▶ What is required
Start at the line below containing "cyan 1x2 plate [211,406,262,494]" and stop at the line containing "lime 1x1 tile [314,213,358,259]". Repeat every line of that stretch exactly, and nothing outside it.

▶ Data for analysis
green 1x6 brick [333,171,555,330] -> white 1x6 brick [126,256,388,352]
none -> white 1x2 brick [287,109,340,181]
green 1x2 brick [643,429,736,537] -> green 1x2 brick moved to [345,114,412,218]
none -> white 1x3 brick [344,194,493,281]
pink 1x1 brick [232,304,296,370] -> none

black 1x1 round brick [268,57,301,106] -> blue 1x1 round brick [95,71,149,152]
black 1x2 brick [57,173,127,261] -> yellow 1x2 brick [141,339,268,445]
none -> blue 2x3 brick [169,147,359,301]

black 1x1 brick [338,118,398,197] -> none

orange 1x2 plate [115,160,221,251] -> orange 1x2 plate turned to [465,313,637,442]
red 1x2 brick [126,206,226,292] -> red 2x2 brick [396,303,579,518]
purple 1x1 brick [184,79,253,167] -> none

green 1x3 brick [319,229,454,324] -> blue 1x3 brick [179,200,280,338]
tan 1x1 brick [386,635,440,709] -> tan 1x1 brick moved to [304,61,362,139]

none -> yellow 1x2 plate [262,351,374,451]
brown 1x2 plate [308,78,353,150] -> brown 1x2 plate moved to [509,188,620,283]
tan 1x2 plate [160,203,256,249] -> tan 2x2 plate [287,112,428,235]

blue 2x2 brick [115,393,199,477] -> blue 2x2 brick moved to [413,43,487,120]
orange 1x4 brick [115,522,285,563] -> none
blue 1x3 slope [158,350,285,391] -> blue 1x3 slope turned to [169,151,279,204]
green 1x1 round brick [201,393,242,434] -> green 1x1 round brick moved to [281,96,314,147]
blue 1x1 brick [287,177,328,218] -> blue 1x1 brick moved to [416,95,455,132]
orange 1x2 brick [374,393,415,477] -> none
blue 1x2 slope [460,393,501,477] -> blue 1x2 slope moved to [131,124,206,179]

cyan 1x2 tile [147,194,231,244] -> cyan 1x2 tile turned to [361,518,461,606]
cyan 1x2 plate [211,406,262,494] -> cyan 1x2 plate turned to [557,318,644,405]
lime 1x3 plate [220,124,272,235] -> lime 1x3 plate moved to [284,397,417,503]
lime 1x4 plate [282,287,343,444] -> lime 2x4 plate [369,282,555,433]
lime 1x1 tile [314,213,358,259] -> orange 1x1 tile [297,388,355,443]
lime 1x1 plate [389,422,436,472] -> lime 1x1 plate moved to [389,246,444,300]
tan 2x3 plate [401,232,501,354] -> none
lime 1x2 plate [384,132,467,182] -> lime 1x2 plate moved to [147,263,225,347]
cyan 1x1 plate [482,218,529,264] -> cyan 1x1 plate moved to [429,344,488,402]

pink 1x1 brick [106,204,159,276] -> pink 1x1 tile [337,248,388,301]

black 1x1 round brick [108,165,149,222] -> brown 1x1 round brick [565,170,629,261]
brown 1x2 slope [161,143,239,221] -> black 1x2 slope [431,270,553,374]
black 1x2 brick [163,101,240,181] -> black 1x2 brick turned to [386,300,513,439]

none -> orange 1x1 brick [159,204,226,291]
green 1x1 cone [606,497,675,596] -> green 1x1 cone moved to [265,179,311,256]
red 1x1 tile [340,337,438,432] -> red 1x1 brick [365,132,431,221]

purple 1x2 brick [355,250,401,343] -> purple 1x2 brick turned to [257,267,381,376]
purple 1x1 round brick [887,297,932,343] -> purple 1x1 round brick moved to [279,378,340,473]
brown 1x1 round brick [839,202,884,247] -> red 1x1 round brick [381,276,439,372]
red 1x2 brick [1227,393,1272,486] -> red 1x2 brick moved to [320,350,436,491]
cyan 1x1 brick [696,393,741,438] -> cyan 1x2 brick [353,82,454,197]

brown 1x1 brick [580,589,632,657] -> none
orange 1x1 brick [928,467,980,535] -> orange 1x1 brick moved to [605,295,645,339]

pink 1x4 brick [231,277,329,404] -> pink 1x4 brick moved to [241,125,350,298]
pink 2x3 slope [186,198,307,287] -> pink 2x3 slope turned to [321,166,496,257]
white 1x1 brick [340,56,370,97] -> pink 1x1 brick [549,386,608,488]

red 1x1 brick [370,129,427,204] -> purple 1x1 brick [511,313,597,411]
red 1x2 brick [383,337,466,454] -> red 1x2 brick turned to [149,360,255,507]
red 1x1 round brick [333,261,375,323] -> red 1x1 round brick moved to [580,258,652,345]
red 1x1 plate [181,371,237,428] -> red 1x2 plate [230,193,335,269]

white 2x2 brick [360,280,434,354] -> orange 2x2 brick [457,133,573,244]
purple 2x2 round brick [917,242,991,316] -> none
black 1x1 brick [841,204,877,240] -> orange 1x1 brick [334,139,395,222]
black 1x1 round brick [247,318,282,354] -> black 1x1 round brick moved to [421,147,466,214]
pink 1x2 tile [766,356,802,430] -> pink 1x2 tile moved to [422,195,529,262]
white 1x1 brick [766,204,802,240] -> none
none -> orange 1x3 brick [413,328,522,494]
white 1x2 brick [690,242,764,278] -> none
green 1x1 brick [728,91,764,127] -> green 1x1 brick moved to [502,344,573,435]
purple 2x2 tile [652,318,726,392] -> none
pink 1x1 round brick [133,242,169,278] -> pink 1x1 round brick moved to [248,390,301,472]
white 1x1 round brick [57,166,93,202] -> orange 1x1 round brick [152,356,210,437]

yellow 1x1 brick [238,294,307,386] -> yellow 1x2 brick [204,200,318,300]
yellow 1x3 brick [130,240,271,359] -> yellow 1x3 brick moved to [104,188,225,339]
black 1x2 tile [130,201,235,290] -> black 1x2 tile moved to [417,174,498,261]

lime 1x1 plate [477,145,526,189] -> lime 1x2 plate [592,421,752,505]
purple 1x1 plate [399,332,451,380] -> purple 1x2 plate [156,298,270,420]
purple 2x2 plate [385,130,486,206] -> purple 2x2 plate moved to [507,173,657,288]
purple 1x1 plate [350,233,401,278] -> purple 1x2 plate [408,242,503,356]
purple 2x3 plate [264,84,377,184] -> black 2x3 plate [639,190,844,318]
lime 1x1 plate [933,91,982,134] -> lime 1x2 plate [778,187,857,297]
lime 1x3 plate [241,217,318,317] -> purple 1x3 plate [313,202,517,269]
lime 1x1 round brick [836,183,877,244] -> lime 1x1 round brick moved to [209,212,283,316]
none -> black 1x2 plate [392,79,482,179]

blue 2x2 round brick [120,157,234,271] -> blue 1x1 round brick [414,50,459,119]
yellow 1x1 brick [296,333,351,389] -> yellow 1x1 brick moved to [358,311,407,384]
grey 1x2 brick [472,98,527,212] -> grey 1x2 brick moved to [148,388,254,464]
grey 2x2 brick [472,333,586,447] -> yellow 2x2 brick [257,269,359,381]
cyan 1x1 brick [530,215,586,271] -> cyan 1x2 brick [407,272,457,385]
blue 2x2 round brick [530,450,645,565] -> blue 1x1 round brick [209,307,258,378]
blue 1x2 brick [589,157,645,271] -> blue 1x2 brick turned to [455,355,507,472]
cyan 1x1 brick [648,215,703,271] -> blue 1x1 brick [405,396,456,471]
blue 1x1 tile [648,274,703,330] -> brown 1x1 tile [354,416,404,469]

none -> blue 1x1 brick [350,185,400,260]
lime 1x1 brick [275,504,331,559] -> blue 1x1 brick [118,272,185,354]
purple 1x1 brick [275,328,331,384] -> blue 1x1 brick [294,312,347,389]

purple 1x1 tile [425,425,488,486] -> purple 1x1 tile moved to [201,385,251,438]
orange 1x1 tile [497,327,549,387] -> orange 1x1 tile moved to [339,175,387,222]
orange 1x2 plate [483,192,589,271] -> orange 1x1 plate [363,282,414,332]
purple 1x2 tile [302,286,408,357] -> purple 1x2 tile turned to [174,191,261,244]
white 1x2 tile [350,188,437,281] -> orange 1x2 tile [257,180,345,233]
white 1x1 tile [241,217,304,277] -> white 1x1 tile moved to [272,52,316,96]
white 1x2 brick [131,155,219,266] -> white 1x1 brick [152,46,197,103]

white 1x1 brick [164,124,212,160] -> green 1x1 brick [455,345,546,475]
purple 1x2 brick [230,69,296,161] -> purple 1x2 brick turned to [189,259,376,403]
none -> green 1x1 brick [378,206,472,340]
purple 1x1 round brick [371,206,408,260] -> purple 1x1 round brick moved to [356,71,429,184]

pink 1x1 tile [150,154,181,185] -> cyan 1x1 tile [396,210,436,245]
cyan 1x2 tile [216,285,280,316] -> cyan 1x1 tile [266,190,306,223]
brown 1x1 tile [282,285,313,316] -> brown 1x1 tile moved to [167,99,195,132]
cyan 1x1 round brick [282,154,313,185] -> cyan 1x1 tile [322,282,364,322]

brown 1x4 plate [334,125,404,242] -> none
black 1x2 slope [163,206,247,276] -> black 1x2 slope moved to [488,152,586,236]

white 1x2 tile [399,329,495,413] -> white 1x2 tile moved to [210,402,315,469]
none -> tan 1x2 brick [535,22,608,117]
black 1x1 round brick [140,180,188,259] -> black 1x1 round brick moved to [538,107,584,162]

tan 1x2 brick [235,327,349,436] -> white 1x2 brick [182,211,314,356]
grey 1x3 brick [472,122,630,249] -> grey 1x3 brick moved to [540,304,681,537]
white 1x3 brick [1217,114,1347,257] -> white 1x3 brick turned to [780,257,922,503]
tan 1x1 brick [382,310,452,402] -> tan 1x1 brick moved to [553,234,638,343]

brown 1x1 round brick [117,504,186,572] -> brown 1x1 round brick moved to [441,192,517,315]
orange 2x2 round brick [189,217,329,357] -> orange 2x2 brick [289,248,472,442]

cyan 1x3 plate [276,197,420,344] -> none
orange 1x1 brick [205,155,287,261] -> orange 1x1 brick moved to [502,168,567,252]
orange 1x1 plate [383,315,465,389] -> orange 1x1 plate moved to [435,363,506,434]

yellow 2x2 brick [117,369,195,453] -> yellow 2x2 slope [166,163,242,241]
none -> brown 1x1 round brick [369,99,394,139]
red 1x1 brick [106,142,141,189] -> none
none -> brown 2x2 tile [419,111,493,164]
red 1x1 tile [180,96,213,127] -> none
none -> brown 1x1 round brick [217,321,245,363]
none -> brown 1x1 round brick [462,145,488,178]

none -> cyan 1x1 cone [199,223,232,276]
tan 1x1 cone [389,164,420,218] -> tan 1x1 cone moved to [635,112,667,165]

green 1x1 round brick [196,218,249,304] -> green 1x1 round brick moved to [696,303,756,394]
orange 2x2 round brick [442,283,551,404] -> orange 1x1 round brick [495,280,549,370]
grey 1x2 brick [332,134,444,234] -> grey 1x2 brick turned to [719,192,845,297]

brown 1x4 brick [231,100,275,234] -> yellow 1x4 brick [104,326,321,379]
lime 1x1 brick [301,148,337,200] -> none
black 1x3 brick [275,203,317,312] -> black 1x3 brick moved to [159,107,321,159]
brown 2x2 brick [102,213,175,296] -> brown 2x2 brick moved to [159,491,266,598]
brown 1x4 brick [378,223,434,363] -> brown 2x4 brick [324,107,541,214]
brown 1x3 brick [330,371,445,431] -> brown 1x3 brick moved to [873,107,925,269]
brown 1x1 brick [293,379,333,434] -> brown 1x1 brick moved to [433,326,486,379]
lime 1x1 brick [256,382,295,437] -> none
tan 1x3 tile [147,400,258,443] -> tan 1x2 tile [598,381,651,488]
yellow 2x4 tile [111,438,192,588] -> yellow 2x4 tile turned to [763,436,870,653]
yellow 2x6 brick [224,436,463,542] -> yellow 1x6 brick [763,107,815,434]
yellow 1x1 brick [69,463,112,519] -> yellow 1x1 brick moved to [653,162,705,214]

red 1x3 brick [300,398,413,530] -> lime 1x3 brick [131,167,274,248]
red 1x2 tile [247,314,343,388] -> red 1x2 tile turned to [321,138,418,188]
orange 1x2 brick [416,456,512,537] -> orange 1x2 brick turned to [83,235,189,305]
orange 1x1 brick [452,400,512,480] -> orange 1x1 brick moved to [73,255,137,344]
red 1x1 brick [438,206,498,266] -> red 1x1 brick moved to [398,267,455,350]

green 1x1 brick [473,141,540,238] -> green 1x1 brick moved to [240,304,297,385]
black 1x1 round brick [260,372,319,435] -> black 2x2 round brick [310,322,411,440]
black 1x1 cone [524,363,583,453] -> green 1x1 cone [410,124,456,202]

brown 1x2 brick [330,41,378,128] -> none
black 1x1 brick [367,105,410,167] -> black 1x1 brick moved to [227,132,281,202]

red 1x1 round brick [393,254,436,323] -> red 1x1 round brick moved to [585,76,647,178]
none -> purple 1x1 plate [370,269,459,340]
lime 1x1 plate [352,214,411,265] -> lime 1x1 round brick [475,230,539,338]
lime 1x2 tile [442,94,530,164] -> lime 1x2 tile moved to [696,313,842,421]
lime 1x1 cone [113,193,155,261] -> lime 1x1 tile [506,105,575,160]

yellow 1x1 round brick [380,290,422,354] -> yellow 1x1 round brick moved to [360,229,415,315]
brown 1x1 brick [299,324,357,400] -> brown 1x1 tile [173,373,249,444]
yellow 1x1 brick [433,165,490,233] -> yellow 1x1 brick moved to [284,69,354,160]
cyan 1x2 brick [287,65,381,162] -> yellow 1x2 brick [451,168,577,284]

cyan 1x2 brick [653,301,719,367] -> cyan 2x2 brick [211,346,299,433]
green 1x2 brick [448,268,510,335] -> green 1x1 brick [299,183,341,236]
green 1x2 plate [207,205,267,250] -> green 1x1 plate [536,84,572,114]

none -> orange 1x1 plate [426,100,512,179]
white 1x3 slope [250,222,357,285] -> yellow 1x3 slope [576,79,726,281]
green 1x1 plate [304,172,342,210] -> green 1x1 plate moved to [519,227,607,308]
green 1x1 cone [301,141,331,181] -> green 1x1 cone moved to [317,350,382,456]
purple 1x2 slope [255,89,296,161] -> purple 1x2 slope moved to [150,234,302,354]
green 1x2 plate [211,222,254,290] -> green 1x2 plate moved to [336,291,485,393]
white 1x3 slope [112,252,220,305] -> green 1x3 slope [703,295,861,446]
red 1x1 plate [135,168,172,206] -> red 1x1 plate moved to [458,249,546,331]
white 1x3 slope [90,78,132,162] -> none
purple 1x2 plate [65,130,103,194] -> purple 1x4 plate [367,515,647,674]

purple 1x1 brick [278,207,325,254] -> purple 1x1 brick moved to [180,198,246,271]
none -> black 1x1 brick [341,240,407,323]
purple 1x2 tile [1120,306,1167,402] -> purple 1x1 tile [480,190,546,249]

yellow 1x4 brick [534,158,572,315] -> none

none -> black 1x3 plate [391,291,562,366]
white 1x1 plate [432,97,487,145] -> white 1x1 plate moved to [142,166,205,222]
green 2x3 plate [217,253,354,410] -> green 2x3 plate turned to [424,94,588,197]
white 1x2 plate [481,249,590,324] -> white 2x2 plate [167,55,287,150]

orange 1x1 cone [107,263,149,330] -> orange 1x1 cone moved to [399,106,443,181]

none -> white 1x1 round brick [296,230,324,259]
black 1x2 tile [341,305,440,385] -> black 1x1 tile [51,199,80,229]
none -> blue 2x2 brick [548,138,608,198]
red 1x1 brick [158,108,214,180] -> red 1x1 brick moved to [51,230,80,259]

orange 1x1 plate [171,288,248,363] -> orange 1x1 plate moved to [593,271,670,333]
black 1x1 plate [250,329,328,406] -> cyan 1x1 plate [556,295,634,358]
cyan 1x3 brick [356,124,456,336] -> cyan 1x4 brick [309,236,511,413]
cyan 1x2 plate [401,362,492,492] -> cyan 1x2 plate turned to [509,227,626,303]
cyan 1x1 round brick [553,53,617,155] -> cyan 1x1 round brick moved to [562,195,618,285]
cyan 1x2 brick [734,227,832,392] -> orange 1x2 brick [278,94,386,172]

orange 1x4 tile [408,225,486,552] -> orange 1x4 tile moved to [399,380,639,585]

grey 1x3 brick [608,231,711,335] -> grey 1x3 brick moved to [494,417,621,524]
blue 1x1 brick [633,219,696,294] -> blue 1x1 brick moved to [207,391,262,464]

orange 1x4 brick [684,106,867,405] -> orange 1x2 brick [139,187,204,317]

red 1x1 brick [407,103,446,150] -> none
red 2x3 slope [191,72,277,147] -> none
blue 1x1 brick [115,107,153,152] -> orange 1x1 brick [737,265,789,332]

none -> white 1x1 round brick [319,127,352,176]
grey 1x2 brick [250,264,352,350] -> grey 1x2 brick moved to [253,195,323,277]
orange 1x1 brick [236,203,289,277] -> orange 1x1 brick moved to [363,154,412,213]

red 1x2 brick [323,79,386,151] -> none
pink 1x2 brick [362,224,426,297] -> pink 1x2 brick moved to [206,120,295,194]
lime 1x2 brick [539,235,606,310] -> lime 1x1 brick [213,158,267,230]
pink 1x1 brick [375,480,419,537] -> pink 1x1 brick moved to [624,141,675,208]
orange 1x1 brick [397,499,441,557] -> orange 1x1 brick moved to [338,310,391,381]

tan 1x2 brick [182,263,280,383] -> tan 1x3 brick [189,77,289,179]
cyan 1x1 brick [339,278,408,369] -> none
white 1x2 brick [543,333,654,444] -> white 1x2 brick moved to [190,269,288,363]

▶ Written answer
cyan 1x2 plate [211,406,262,494] -> cyan 1x2 plate turned to [557,318,644,405]
lime 1x3 plate [220,124,272,235] -> lime 1x3 plate moved to [284,397,417,503]
lime 1x4 plate [282,287,343,444] -> lime 2x4 plate [369,282,555,433]
lime 1x1 tile [314,213,358,259] -> orange 1x1 tile [297,388,355,443]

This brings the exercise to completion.